BEGIN INFORMATION
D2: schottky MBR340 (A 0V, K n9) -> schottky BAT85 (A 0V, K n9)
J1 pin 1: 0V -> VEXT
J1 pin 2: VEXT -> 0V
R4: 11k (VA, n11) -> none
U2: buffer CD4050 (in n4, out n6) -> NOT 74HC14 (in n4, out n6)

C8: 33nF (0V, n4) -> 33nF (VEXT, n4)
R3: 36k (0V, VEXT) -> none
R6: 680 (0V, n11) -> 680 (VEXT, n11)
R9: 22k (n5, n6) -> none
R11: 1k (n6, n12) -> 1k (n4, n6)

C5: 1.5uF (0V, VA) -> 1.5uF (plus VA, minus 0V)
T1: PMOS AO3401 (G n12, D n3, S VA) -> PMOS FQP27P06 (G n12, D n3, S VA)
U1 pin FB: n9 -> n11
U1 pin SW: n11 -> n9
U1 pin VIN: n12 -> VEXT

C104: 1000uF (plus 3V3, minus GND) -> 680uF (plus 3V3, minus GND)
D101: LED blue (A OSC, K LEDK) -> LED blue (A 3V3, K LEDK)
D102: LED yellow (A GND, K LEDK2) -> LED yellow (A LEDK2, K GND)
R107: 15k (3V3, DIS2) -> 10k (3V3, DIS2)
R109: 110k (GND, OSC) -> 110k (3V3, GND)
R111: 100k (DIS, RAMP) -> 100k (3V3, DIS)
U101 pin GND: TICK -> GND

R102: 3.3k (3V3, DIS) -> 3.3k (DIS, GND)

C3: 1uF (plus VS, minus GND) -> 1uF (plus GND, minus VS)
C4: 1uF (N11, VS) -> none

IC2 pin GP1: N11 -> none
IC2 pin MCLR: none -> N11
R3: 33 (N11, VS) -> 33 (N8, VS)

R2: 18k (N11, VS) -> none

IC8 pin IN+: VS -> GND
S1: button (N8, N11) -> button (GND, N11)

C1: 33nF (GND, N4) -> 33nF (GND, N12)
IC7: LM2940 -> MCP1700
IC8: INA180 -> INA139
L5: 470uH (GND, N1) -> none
END INFORMATION
> TASK BRIEF
What is needed is an exact copy of the lines from the one containing "R3: 36k (0V, VEXT) -> none" through the last line of the records, and nothing else.

> EXERCISE OUTPUT
R3: 36k (0V, VEXT) -> none
R6: 680 (0V, n11) -> 680 (VEXT, n11)
R9: 22k (n5, n6) -> none
R11: 1k (n6, n12) -> 1k (n4, n6)

C5: 1.5uF (0V, VA) -> 1.5uF (plus VA, minus 0V)
T1: PMOS AO3401 (G n12, D n3, S VA) -> PMOS FQP27P06 (G n12, D n3, S VA)
U1 pin FB: n9 -> n11
U1 pin SW: n11 -> n9
U1 pin VIN: n12 -> VEXT

C104: 1000uF (plus 3V3, minus GND) -> 680uF (plus 3V3, minus GND)
D101: LED blue (A OSC, K LEDK) -> LED blue (A 3V3, K LEDK)
D102: LED yellow (A GND, K LEDK2) -> LED yellow (A LEDK2, K GND)
R107: 15k (3V3, DIS2) -> 10k (3V3, DIS2)
R109: 110k (GND, OSC) -> 110k (3V3, GND)
R111: 100k (DIS, RAMP) -> 100k (3V3, DIS)
U101 pin GND: TICK -> GND

R102: 3.3k (3V3, DIS) -> 3.3k (DIS, GND)

C3: 1uF (plus VS, minus GND) -> 1uF (plus GND, minus VS)
C4: 1uF (N11, VS) -> none

IC2 pin GP1: N11 -> none
IC2 pin MCLR: none -> N11
R3: 33 (N11, VS) -> 33 (N8, VS)

R2: 18k (N11, VS) -> none

IC8 pin IN+: VS -> GND
S1: button (N8, N11) -> button (GND, N11)

C1: 33nF (GND, N4) -> 33nF (GND, N12)
IC7: LM2940 -> MCP1700
IC8: INA180 -> INA139
L5: 470uH (GND, N1) -> none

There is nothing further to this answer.